DATA RECORDS

============

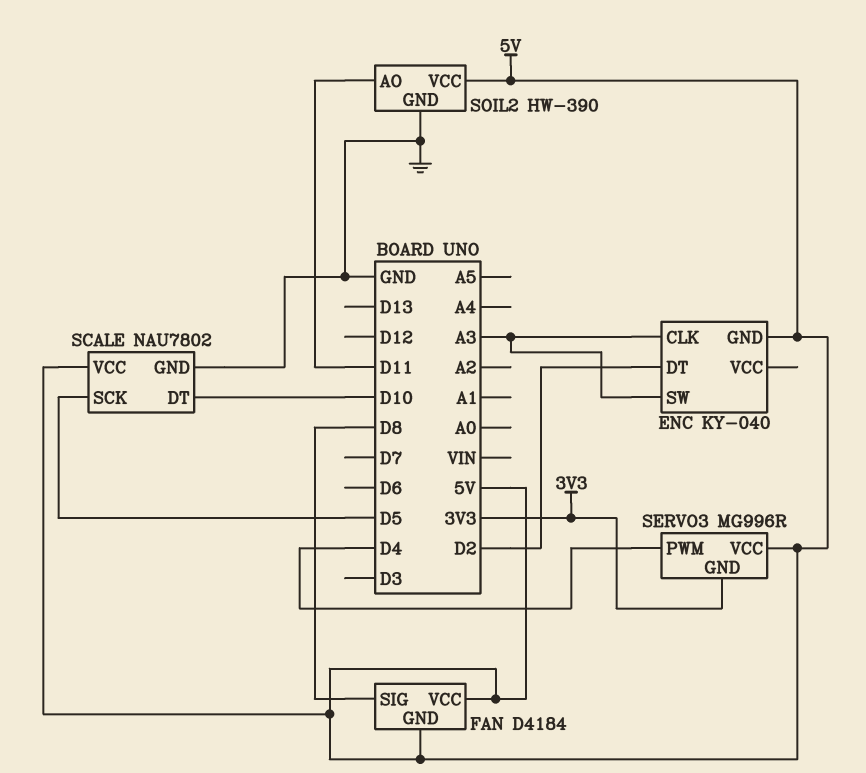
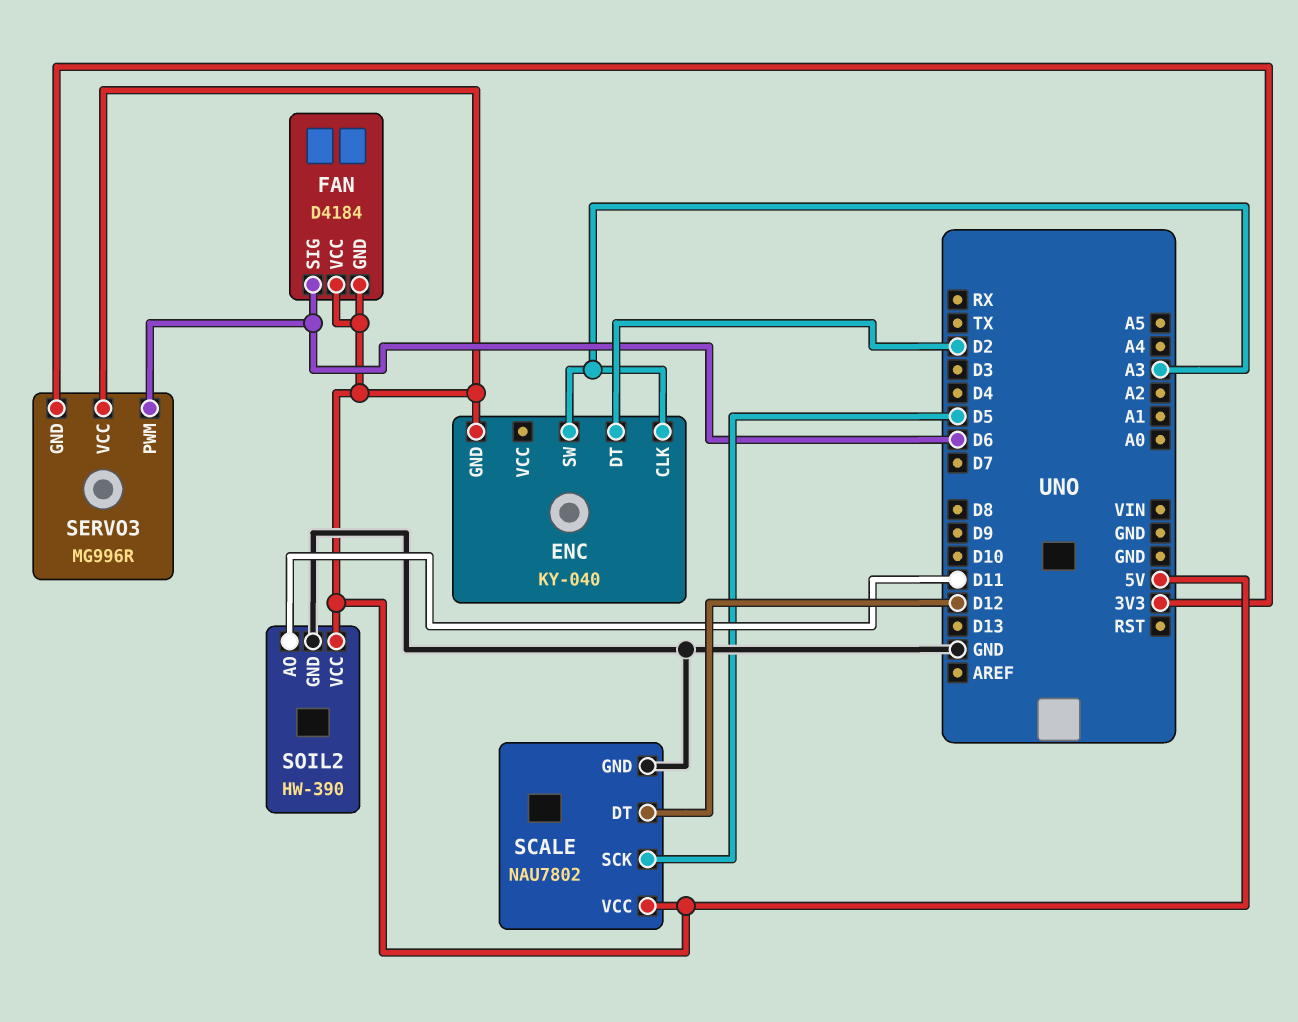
FAN pin SIG: D8 -> D6
SCALE pin DT: D10 -> D12
SERVO3 pin PWM: D4 -> D6

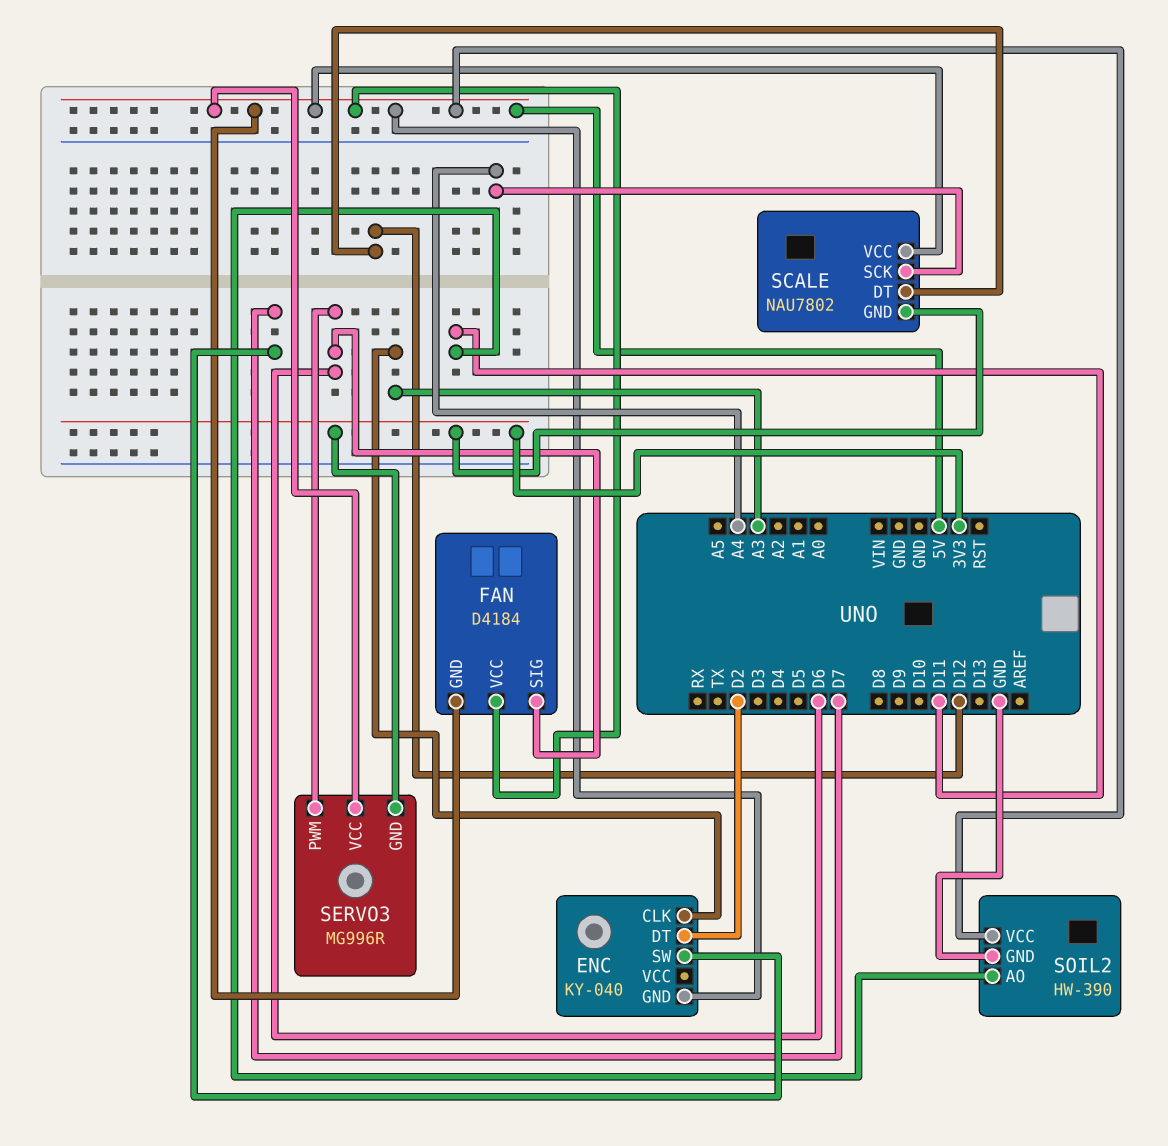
ENC pin SW: A3 -> D7
SCALE pin GND: GND -> 3V3
SCALE pin SCK: D5 -> A4

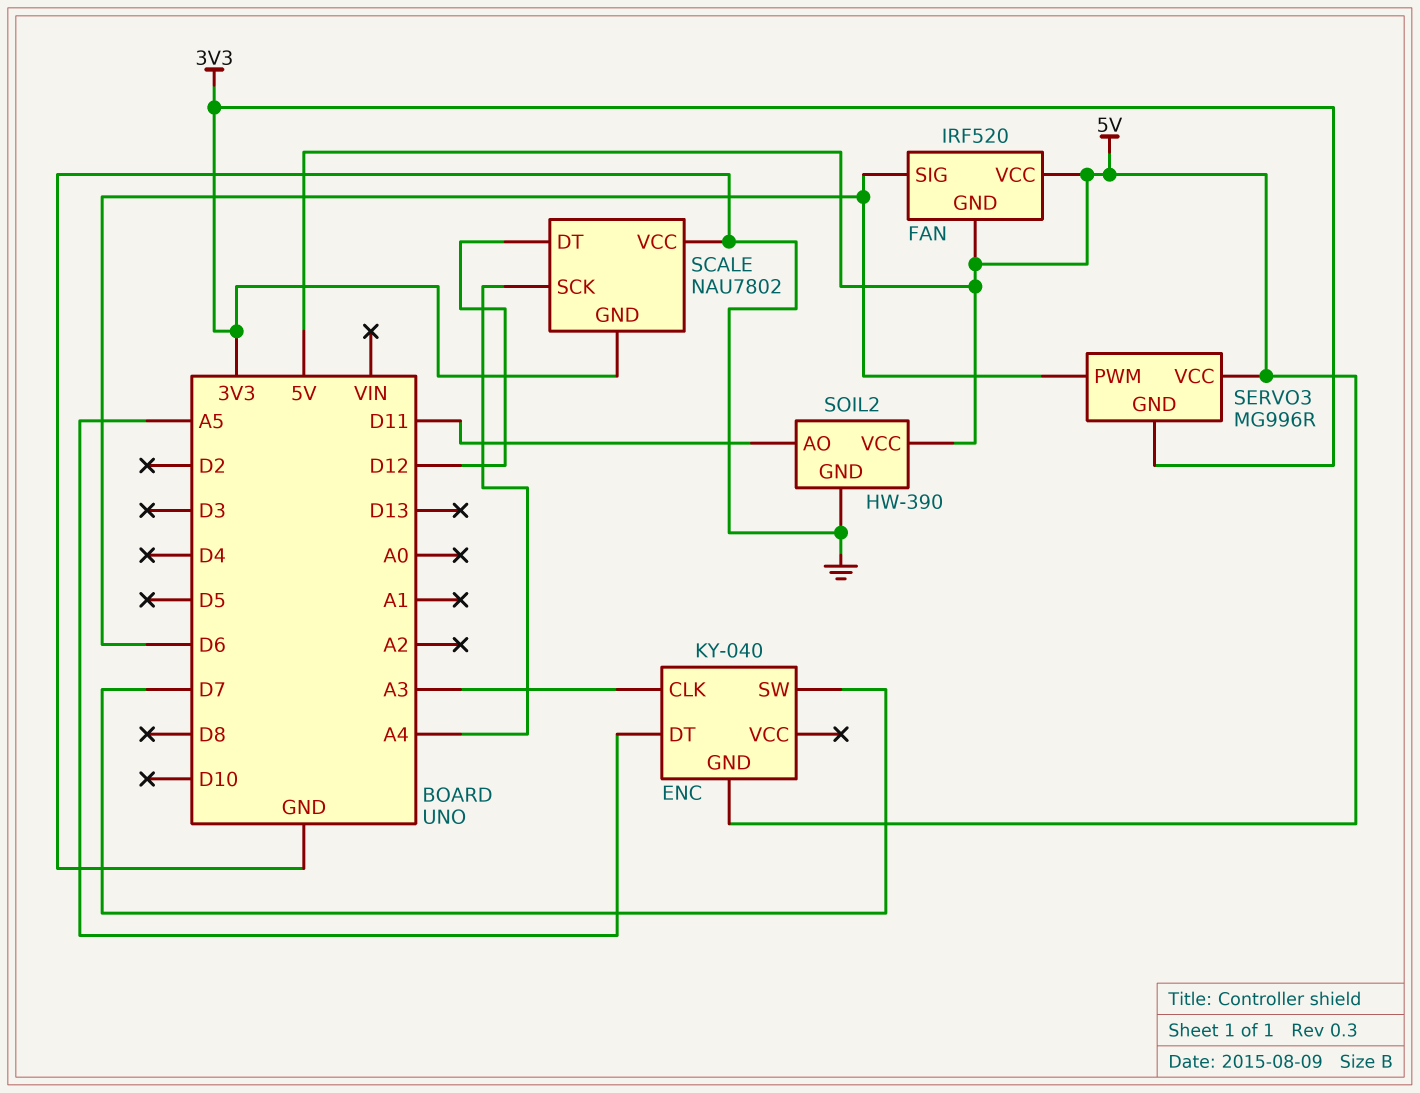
ENC pin DT: D2 -> A5
FAN: D4184 -> IRF520
SCALE pin VCC: 5V -> GND

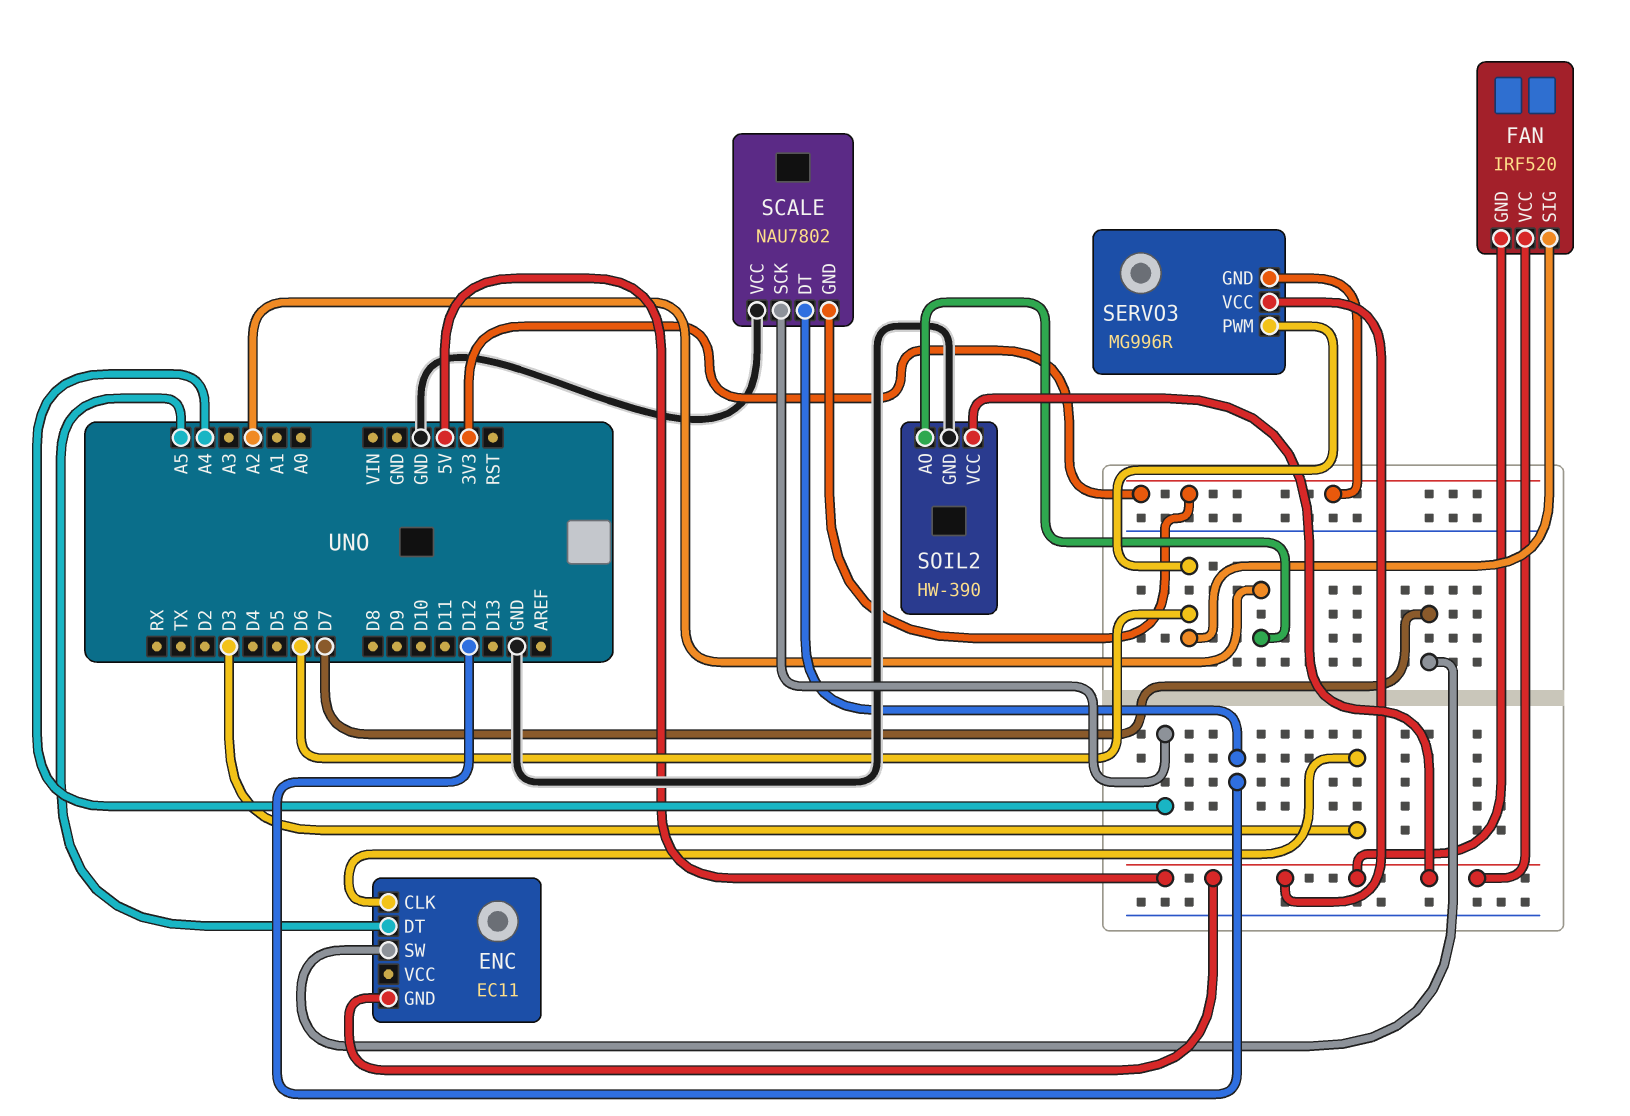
ENC: KY-040 -> EC11
ENC pin CLK: A3 -> D3
SOIL2 pin AO: D11 -> A2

============

EXERCISE DETAILS
Restate the listing above word for word. Leave the images out.

EXPECTED OUTPUT
FAN pin SIG: D8 -> D6
SCALE pin DT: D10 -> D12
SERVO3 pin PWM: D4 -> D6

ENC pin SW: A3 -> D7
SCALE pin GND: GND -> 3V3
SCALE pin SCK: D5 -> A4

ENC pin DT: D2 -> A5
FAN: D4184 -> IRF520
SCALE pin VCC: 5V -> GND

ENC: KY-040 -> EC11
ENC pin CLK: A3 -> D3
SOIL2 pin AO: D11 -> A2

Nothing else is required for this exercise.